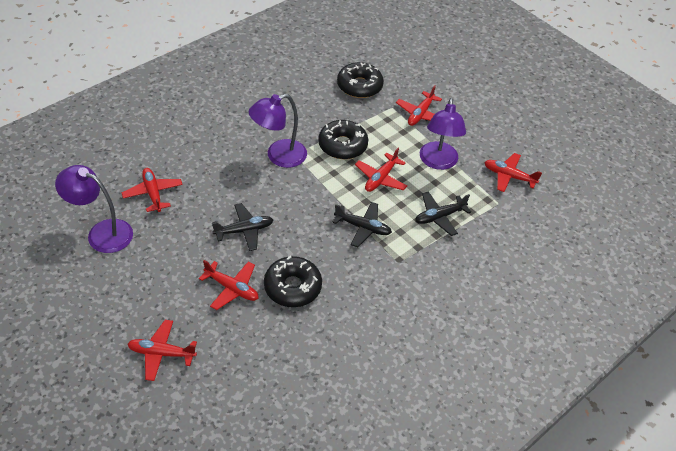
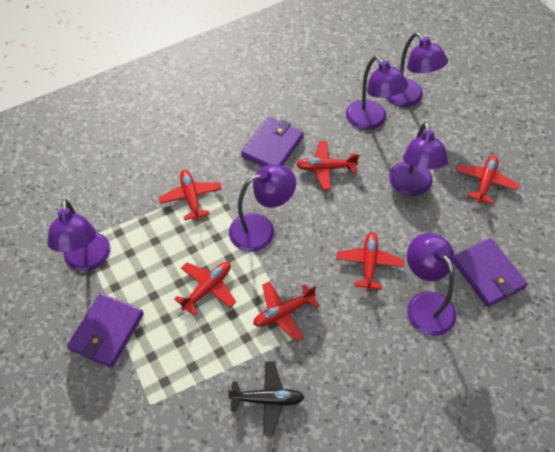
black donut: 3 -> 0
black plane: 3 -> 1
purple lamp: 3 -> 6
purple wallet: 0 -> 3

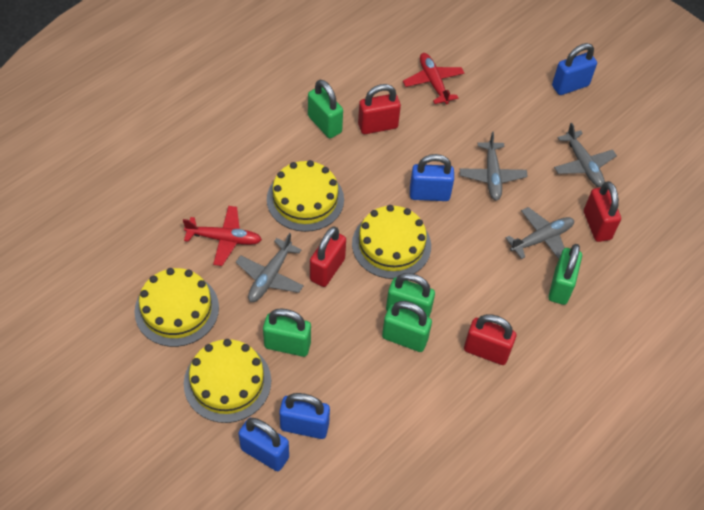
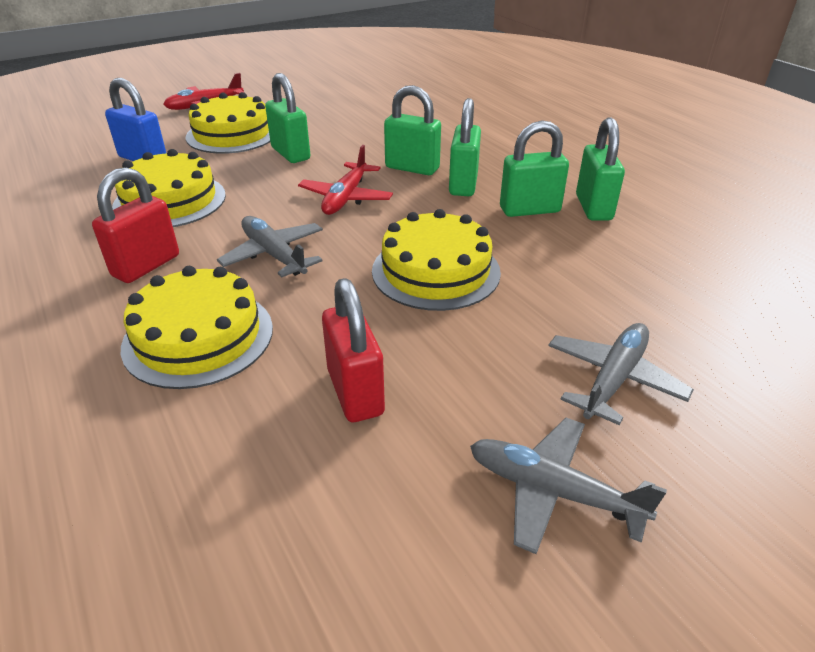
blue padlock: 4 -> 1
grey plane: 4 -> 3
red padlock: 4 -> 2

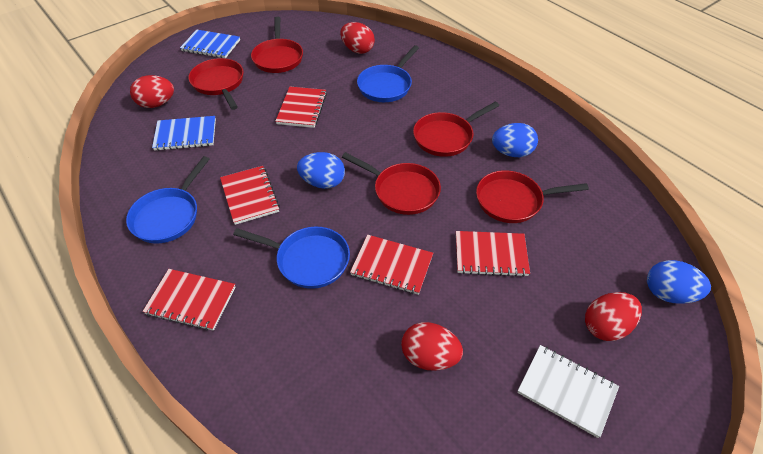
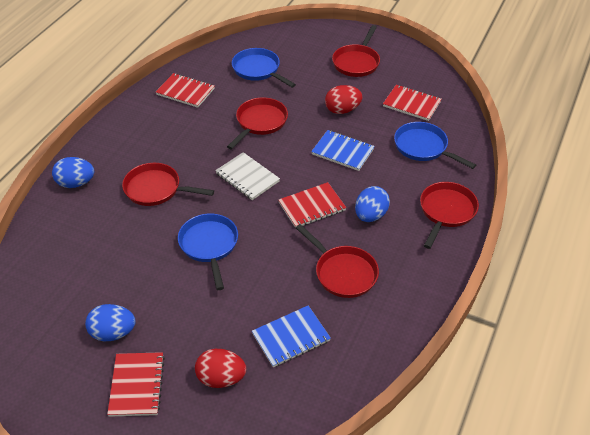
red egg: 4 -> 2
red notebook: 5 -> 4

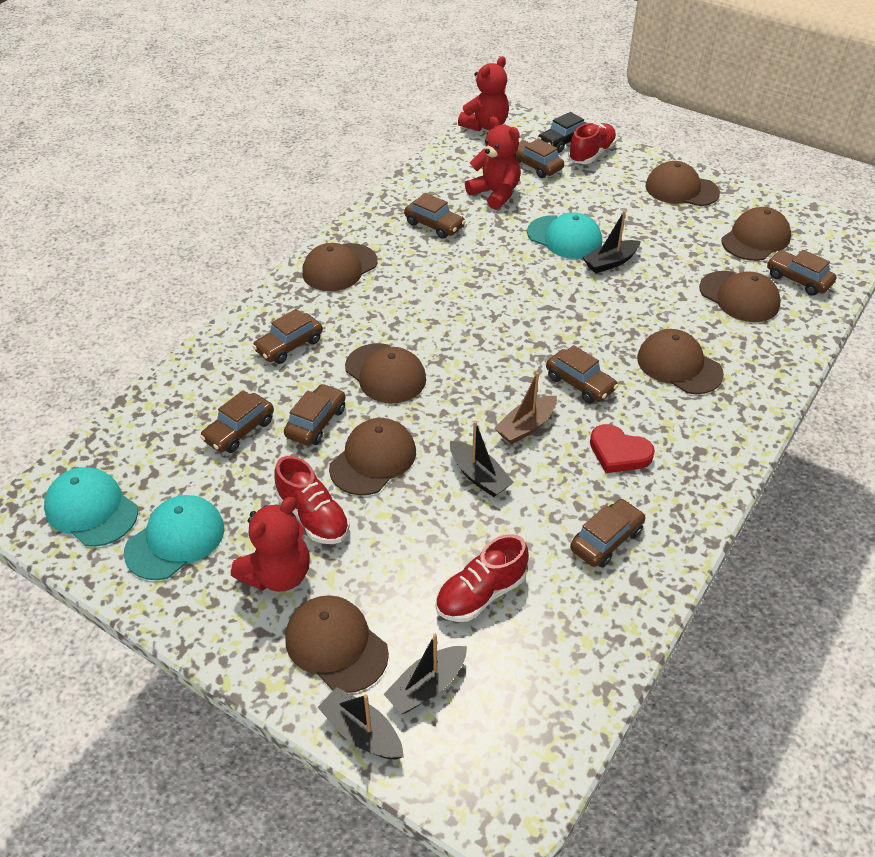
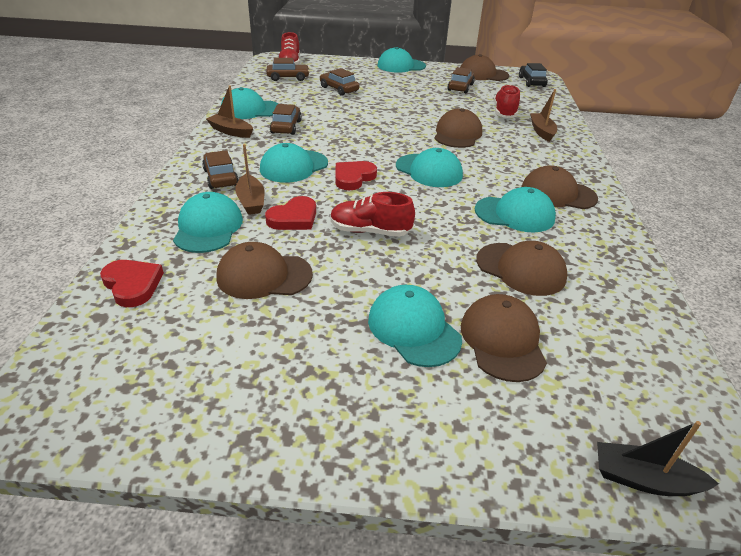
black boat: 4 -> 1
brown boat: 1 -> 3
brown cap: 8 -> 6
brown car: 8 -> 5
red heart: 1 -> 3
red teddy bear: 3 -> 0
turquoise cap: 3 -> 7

= = = = = = =

• **ABOUT THIS TASK**: Without the pictures, transcribe the lines from the one containing "purple lamp: 3 -> 6" through the end of the data, exactly and only those.

• **EXERCISE ANSWER**:
purple lamp: 3 -> 6
purple wallet: 0 -> 3

blue padlock: 4 -> 1
grey plane: 4 -> 3
red padlock: 4 -> 2

red egg: 4 -> 2
red notebook: 5 -> 4

black boat: 4 -> 1
brown boat: 1 -> 3
brown cap: 8 -> 6
brown car: 8 -> 5
red heart: 1 -> 3
red teddy bear: 3 -> 0
turquoise cap: 3 -> 7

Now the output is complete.